== Data records ==

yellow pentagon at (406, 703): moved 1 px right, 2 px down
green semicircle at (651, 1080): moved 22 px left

===
== Data records ==

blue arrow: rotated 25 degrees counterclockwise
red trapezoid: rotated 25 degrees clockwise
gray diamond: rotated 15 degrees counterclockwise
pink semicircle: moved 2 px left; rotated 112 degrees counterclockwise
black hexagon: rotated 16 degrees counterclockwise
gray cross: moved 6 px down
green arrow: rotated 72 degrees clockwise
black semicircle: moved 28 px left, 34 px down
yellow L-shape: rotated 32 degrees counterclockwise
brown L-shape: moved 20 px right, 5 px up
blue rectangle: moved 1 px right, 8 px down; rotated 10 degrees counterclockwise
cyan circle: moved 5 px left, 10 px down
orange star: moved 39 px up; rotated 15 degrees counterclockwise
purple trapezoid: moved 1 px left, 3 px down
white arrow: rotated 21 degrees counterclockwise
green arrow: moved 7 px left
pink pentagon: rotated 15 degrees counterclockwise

===

- **Problem requirements**
Please copy every line of the data that carries the string "left".

- **Answer section**
green semicircle at (651, 1080): moved 22 px left
pink semicircle: moved 2 px left; rotated 112 degrees counterclockwise
black semicircle: moved 28 px left, 34 px down
cyan circle: moved 5 px left, 10 px down
purple trapezoid: moved 1 px left, 3 px down
green arrow: moved 7 px left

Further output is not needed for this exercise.